_Dataset_.
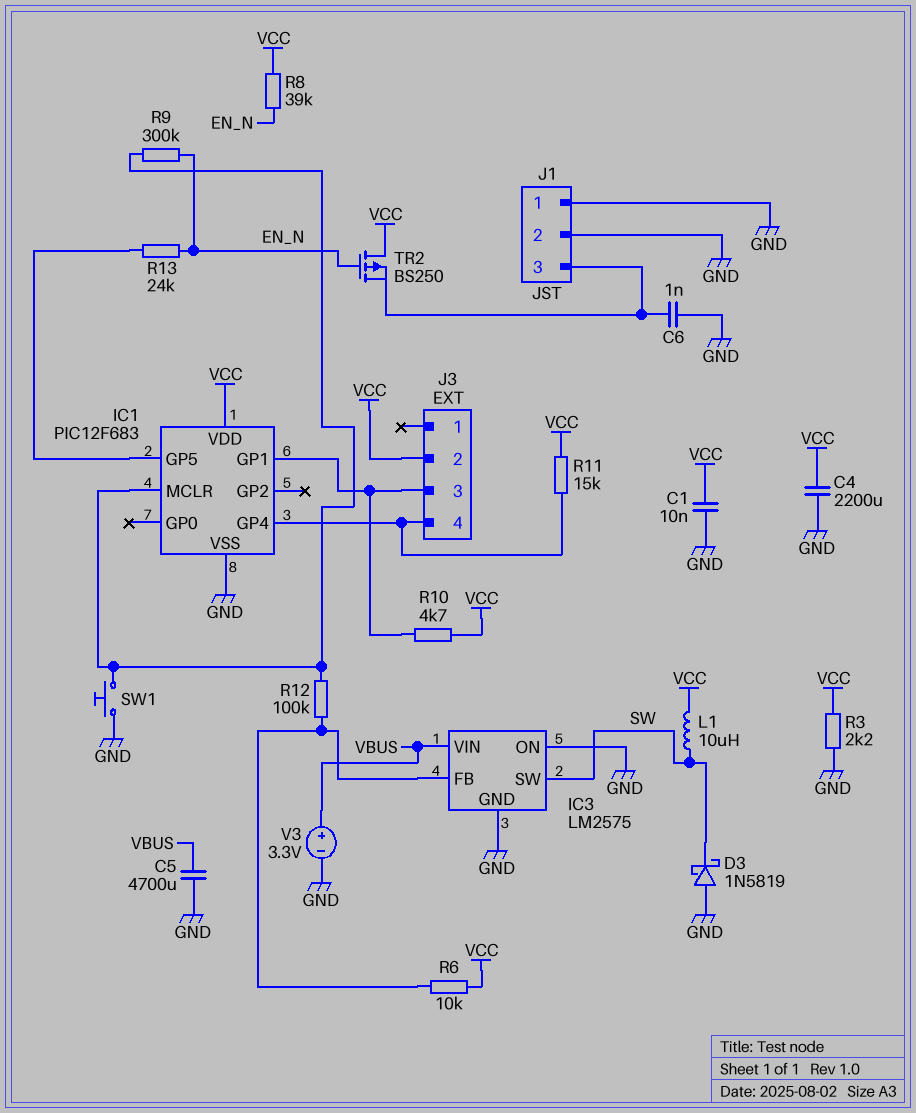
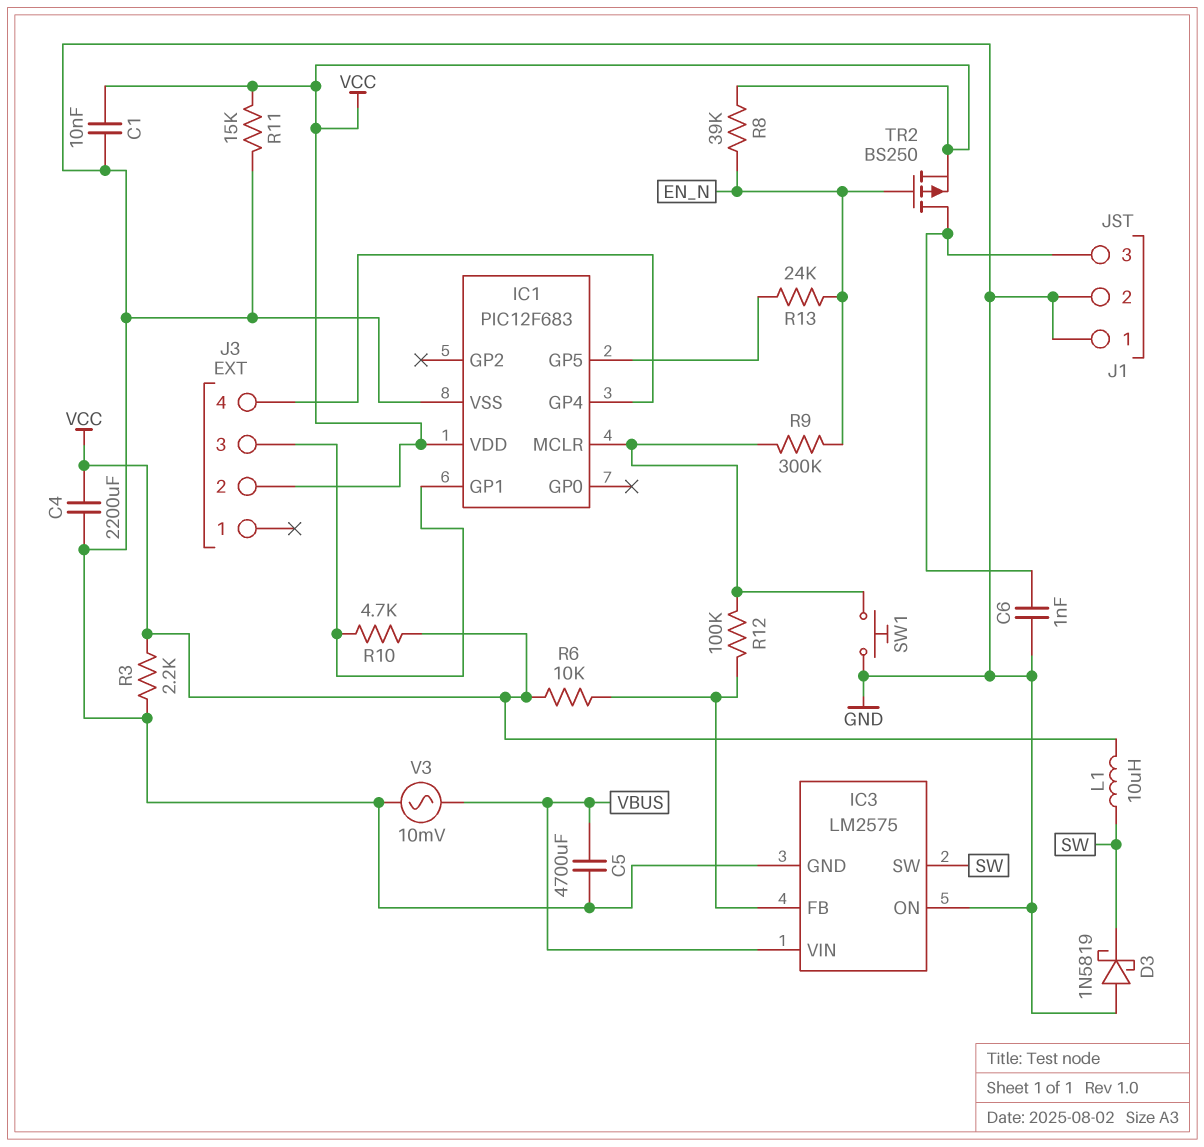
R11: 15k (IC1/GP4, VCC) -> 15k (GND, VCC)
TR2: PMOS BS250 (G EN_N, D VCC, S J1/3) -> PMOS BS250 (G EN_N, D J1/3, S VCC)
V3: 3.3V (plus VBUS, minus GND) -> AC 10mV (GND, VBUS)

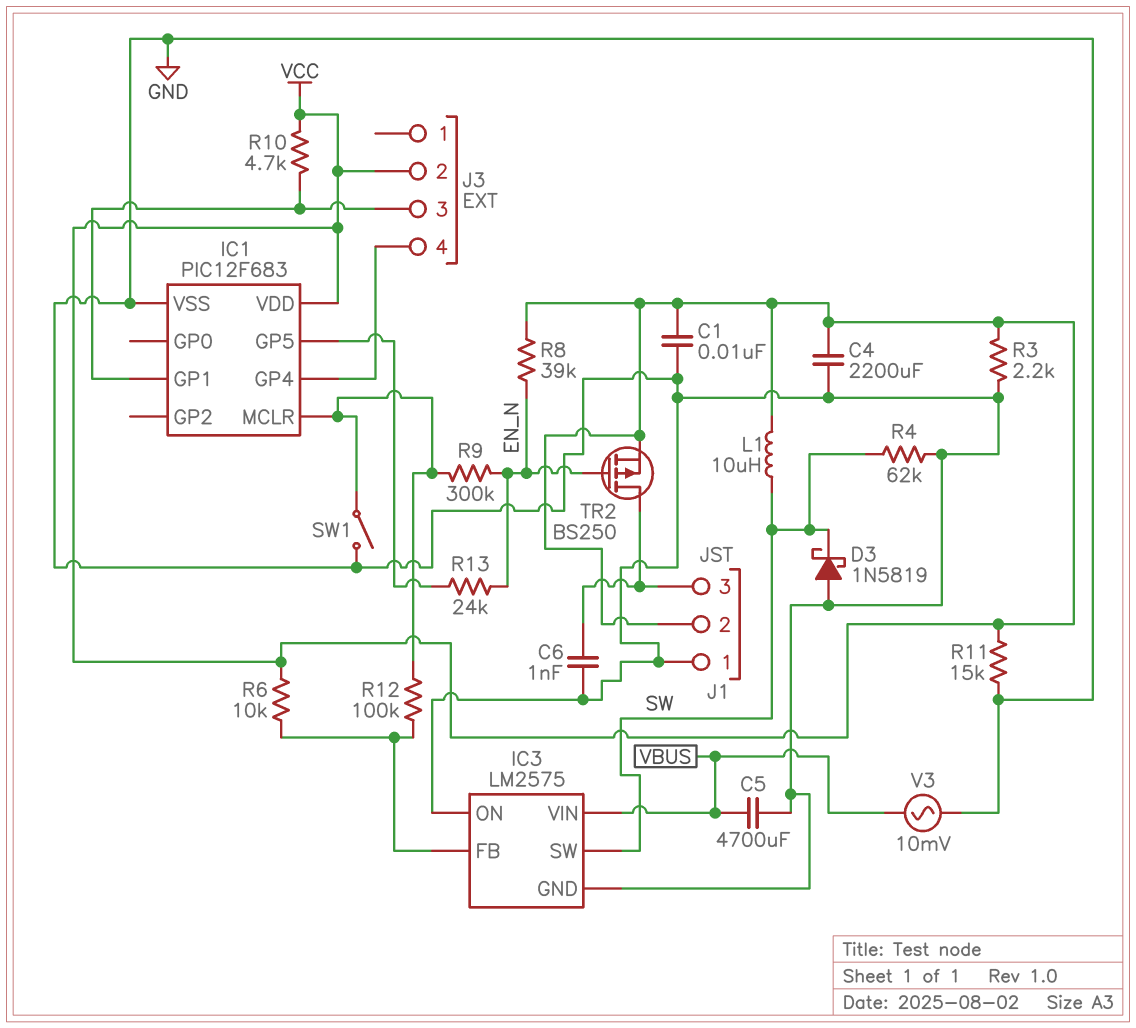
J1 pin 2: GND -> VCC
R4: none -> 62k (GND, SW)
SW1: button (GND, IC1/MCLR) -> switch (GND, IC1/MCLR)

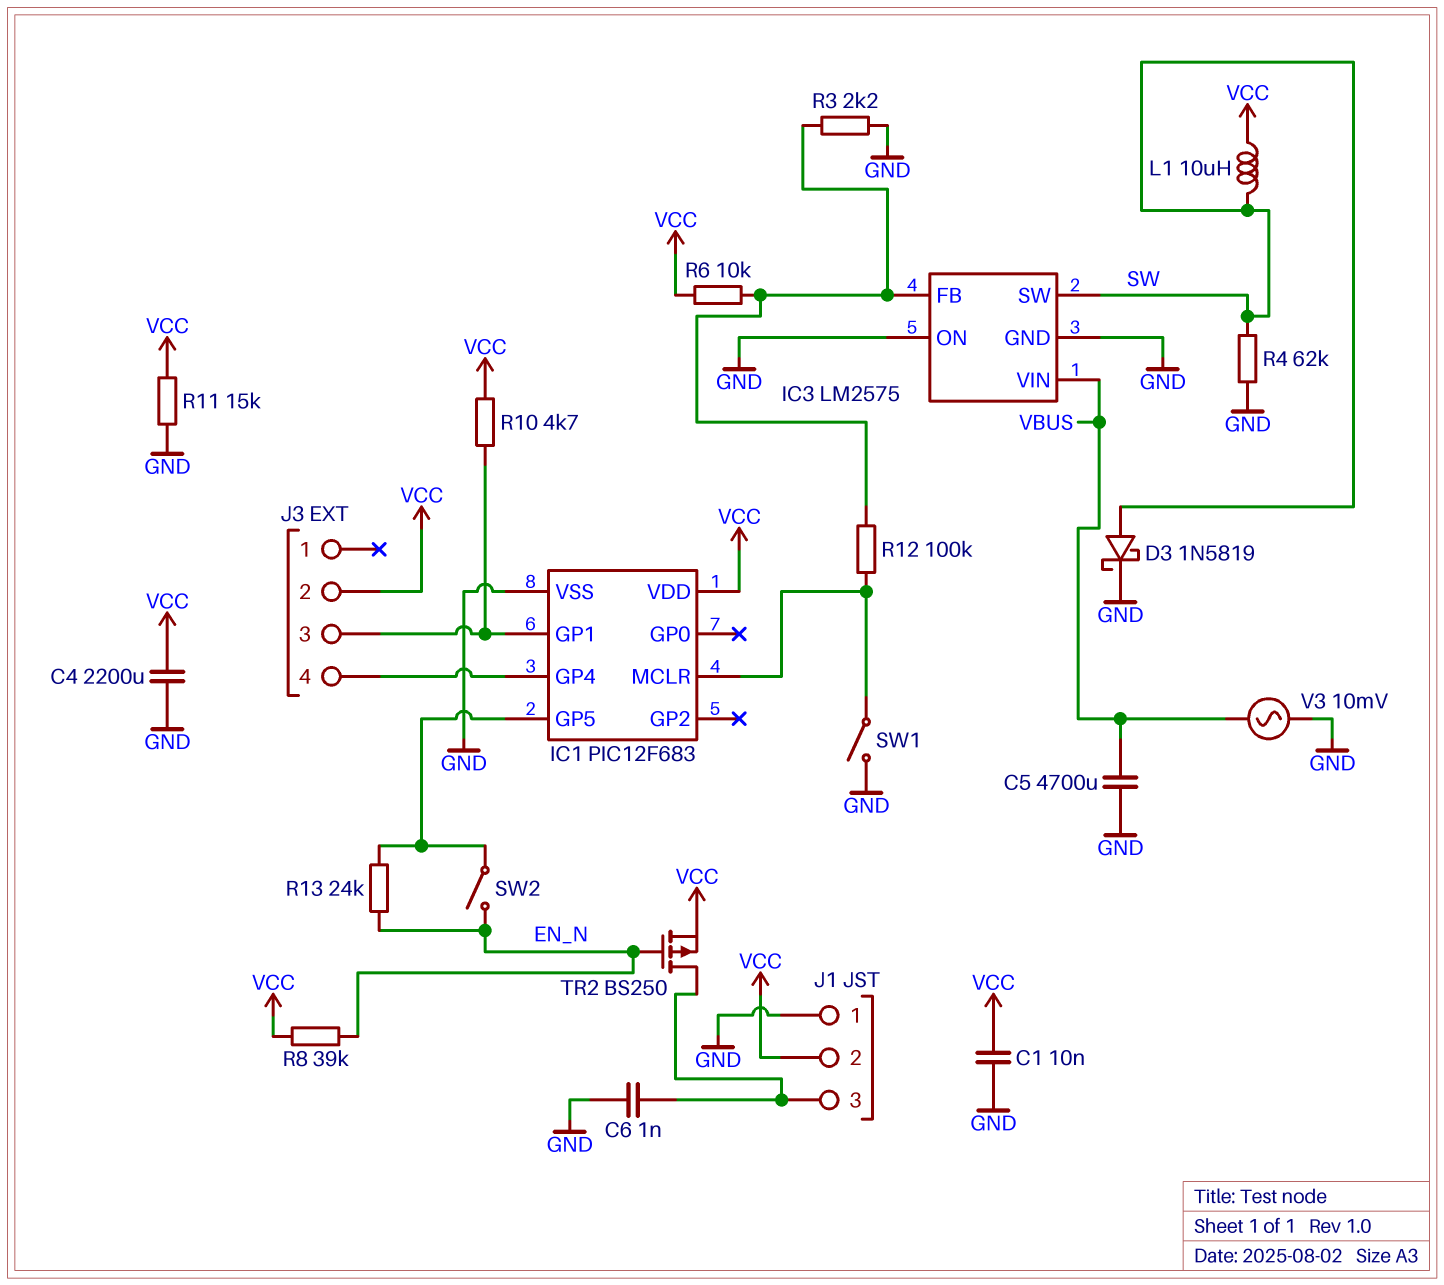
D3: schottky 1N5819 (A GND, K SW) -> schottky 1N5819 (A SW, K GND)
R3: 2.2k (GND, VCC) -> 2.2k (GND, IC3/FB)
R9: 300k (EN_N, IC1/MCLR) -> none
SW2: none -> switch (EN_N, IC1/GP5)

_Exercise directions_.
From the first line above to the last, reproduce the records exactly but without the pictures.

_Response to this task_.
R11: 15k (IC1/GP4, VCC) -> 15k (GND, VCC)
TR2: PMOS BS250 (G EN_N, D VCC, S J1/3) -> PMOS BS250 (G EN_N, D J1/3, S VCC)
V3: 3.3V (plus VBUS, minus GND) -> AC 10mV (GND, VBUS)

J1 pin 2: GND -> VCC
R4: none -> 62k (GND, SW)
SW1: button (GND, IC1/MCLR) -> switch (GND, IC1/MCLR)

D3: schottky 1N5819 (A GND, K SW) -> schottky 1N5819 (A SW, K GND)
R3: 2.2k (GND, VCC) -> 2.2k (GND, IC3/FB)
R9: 300k (EN_N, IC1/MCLR) -> none
SW2: none -> switch (EN_N, IC1/GP5)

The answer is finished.